Top of Material for this task
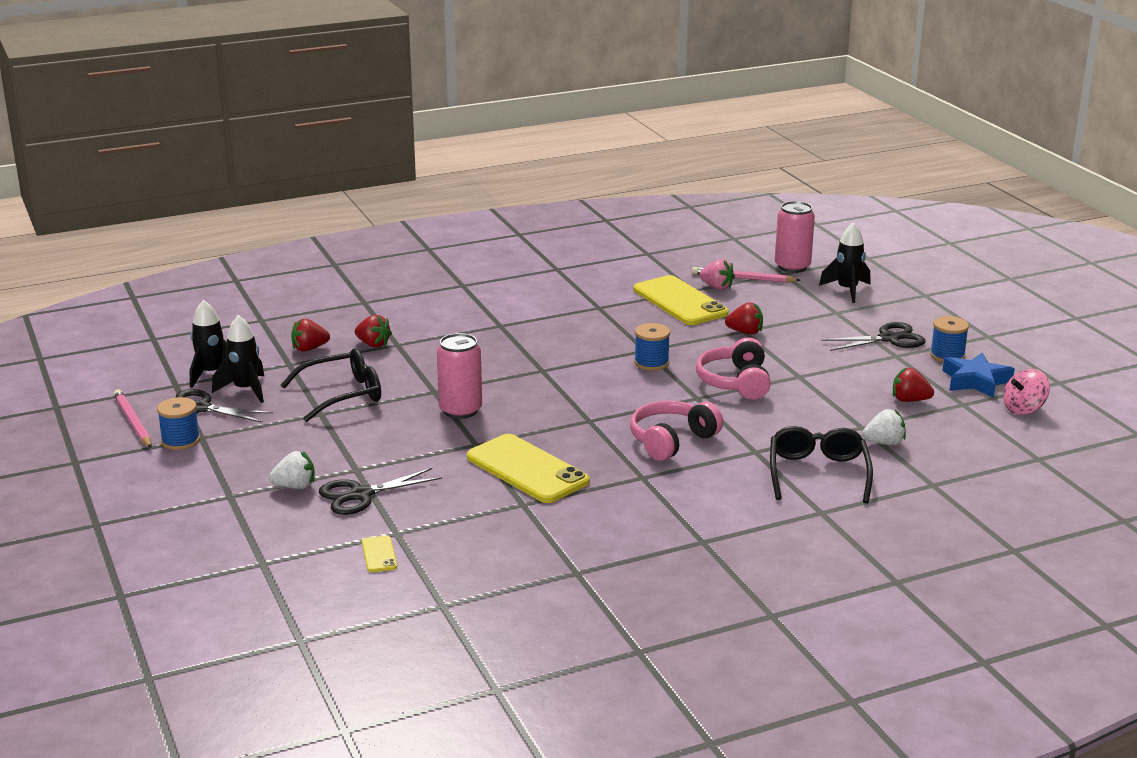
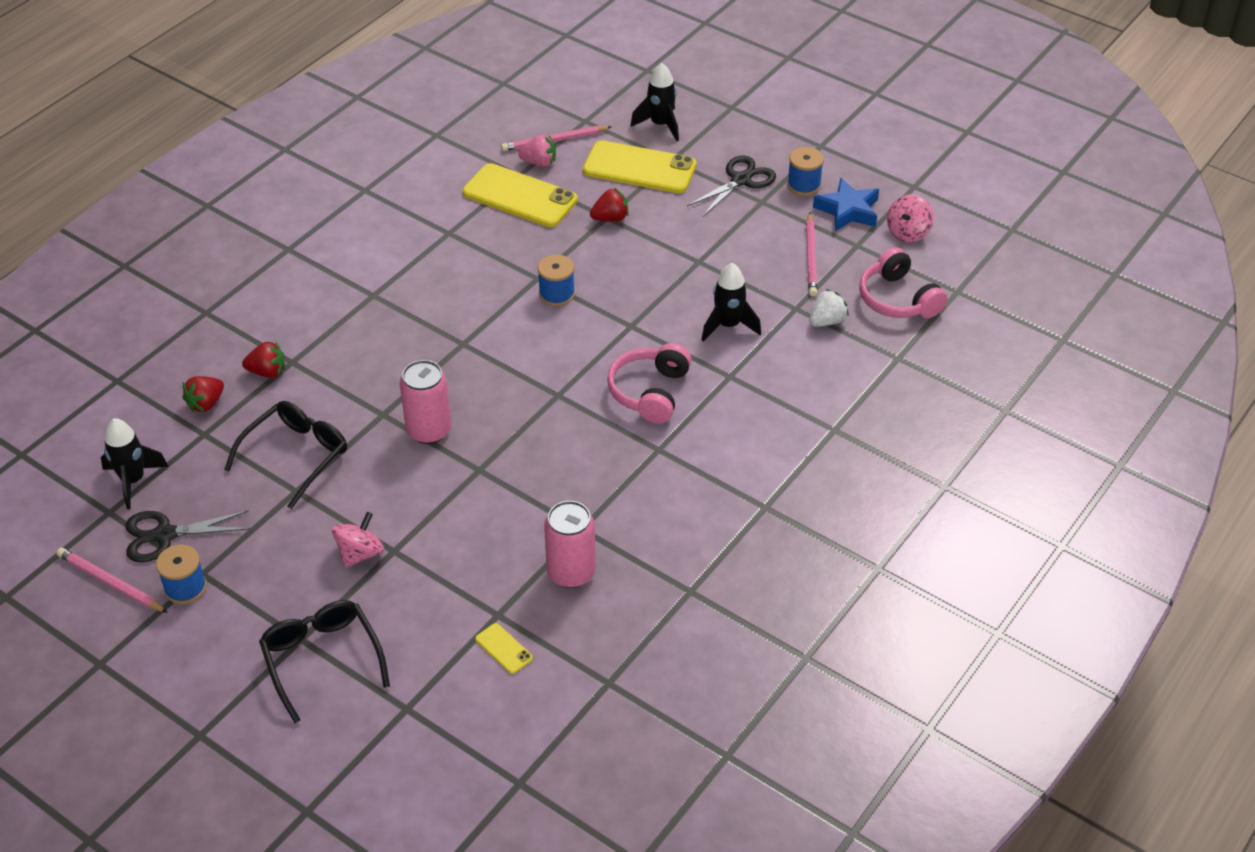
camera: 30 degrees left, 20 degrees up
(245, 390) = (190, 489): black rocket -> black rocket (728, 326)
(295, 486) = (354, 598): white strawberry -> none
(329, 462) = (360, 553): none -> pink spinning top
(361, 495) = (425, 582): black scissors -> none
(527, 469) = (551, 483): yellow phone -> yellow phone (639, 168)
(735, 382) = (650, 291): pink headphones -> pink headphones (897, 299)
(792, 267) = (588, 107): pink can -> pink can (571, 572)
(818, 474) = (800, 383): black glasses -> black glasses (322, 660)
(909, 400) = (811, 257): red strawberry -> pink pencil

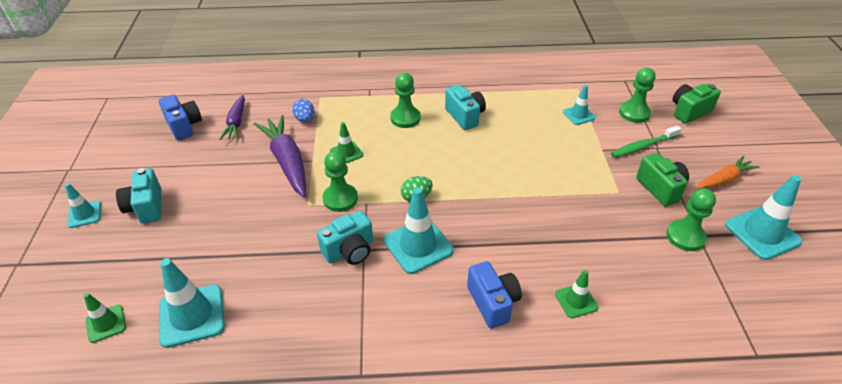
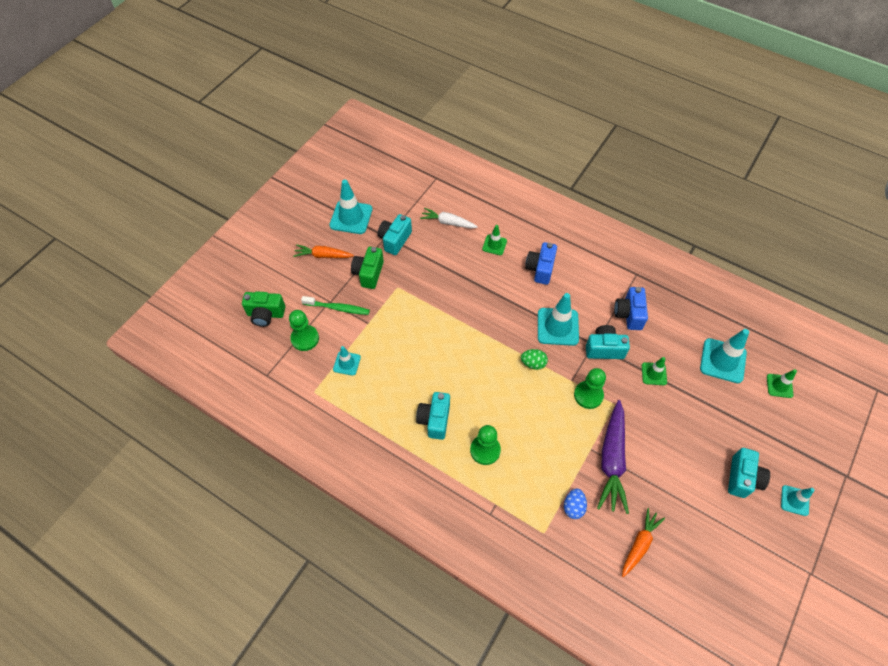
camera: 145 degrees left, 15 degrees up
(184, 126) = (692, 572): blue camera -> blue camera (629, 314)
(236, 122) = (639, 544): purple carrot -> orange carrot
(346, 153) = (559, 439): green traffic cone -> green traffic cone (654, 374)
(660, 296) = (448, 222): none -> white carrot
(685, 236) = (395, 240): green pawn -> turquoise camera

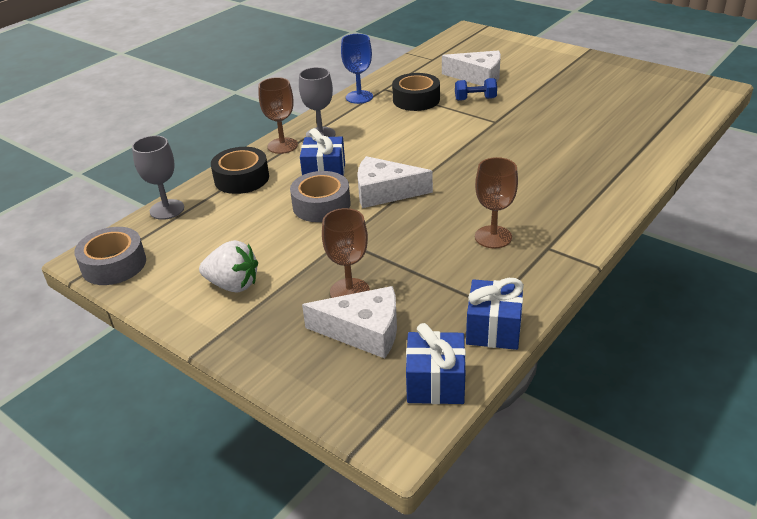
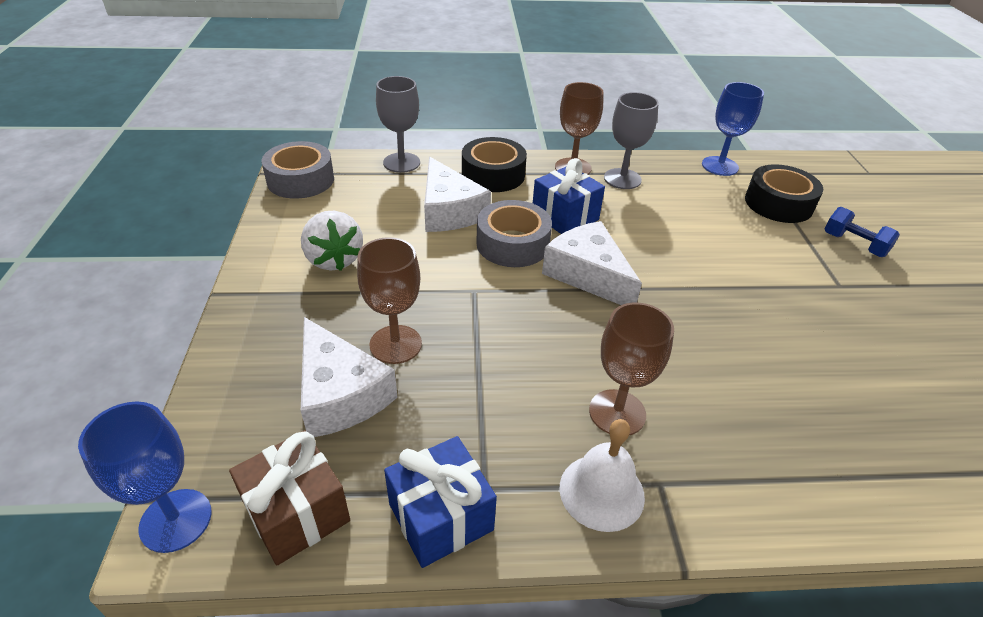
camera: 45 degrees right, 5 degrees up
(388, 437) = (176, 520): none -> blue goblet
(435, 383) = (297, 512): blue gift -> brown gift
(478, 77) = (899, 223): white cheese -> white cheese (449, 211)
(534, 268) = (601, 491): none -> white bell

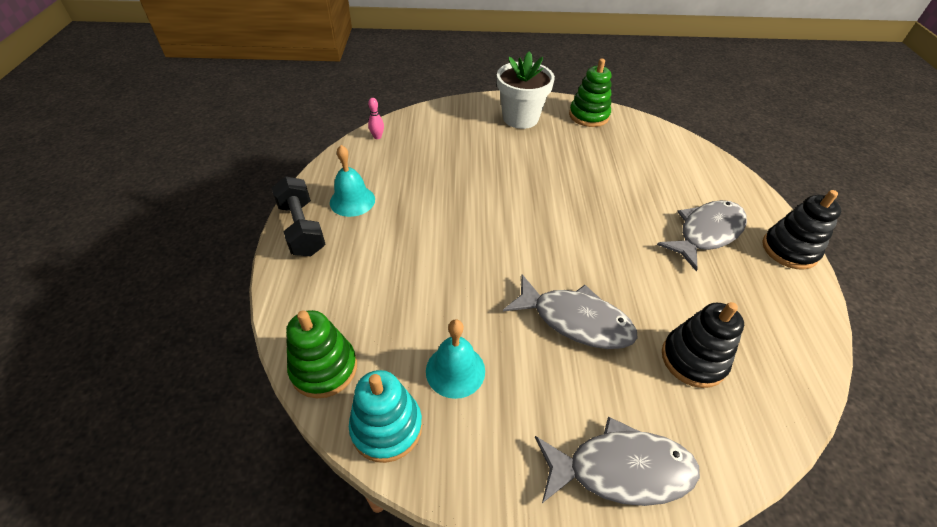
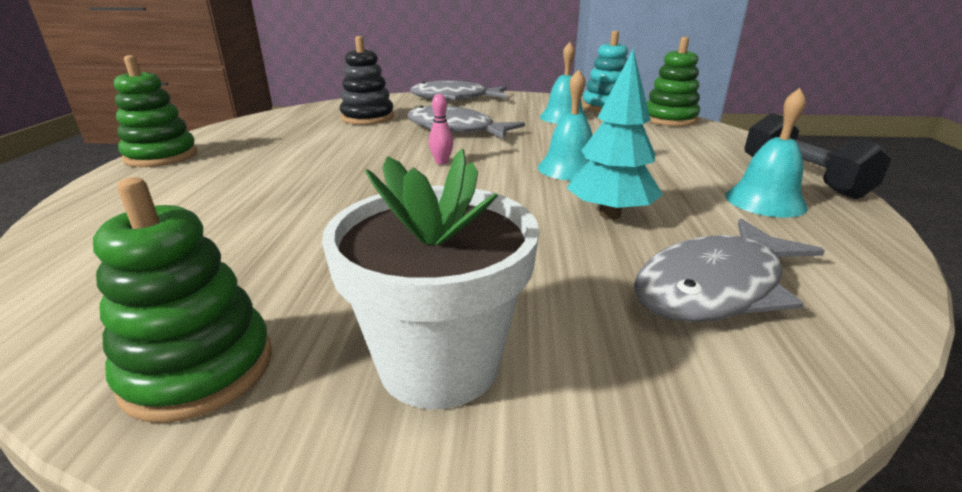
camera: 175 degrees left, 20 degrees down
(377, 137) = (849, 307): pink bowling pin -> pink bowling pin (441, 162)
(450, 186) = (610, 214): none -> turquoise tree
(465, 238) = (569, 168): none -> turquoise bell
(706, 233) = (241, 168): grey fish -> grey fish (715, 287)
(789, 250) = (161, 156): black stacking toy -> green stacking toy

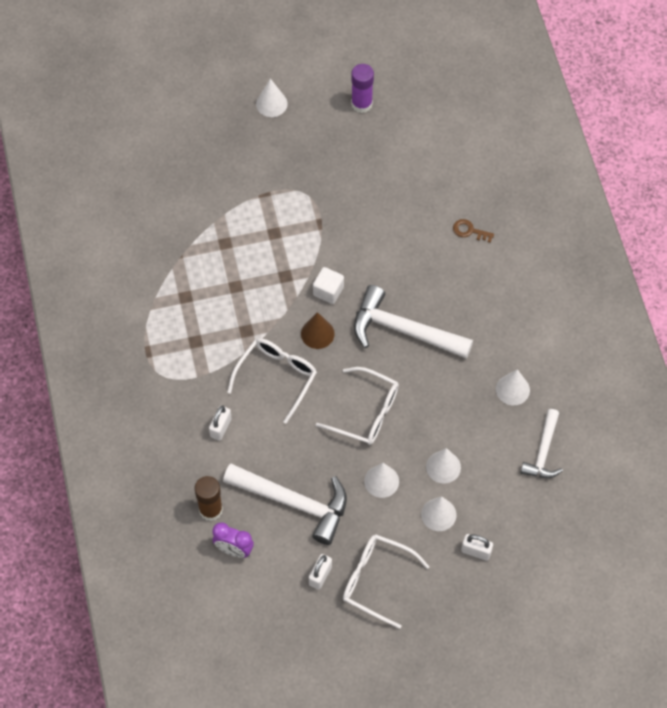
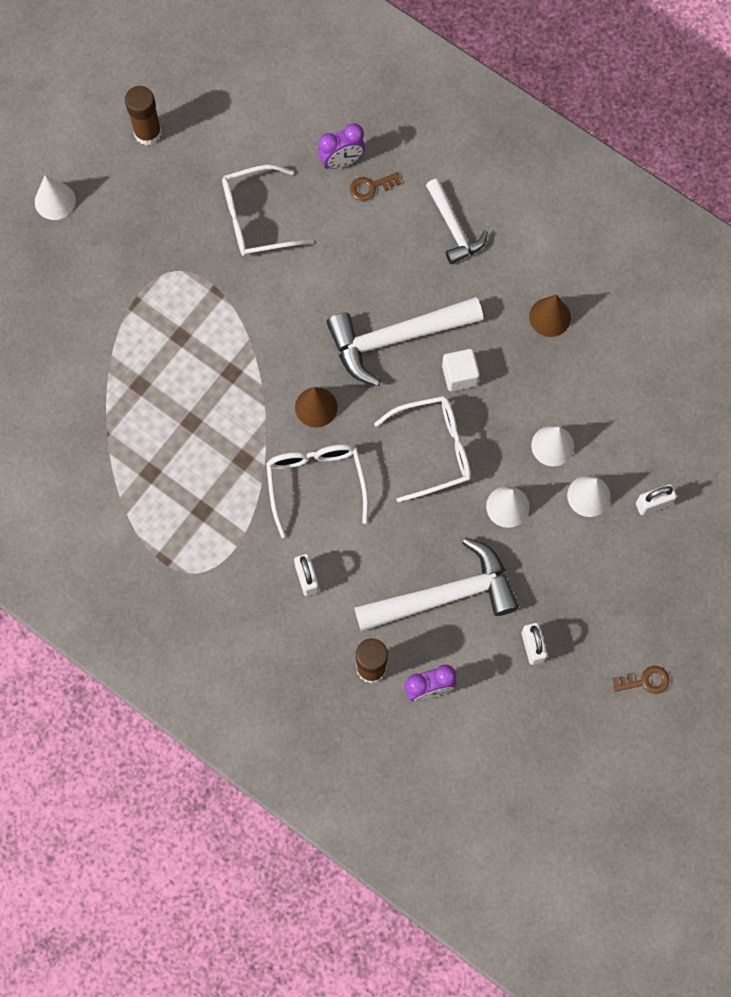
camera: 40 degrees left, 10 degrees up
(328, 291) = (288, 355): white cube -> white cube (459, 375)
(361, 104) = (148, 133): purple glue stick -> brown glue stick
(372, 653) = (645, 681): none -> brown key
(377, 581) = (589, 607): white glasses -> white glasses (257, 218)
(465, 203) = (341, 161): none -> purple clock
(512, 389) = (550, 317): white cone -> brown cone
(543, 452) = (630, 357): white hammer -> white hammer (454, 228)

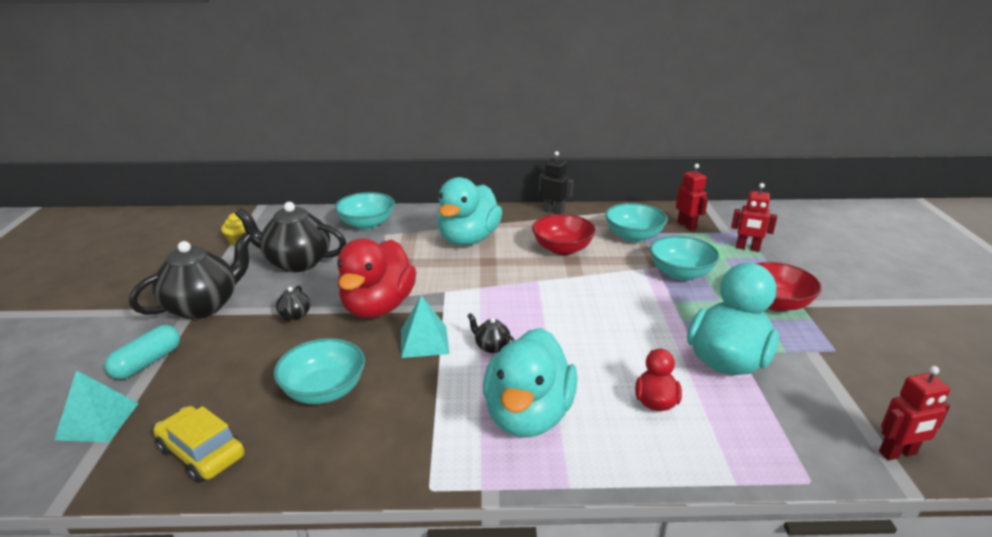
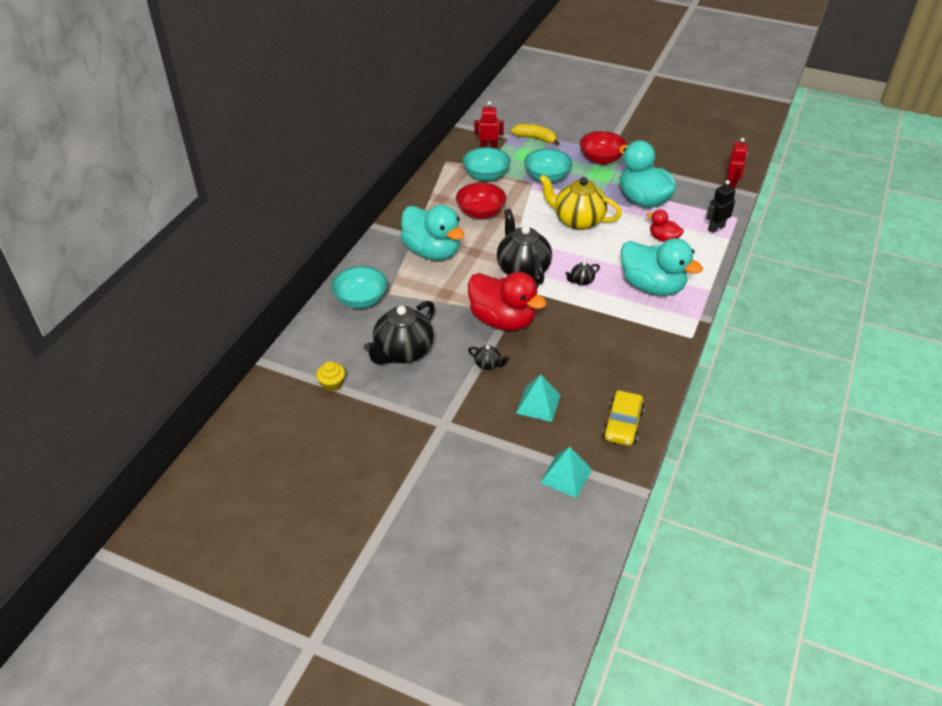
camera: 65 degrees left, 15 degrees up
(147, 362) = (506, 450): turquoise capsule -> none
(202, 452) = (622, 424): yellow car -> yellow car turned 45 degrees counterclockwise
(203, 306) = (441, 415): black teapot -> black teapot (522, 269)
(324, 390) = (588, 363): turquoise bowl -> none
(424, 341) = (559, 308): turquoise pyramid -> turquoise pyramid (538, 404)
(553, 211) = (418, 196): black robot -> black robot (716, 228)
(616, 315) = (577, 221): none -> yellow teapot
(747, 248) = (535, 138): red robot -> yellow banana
Bottom of Material for this task
Only a number is wanted here: how many lines of the records above contain "glasses".

Problem solution
2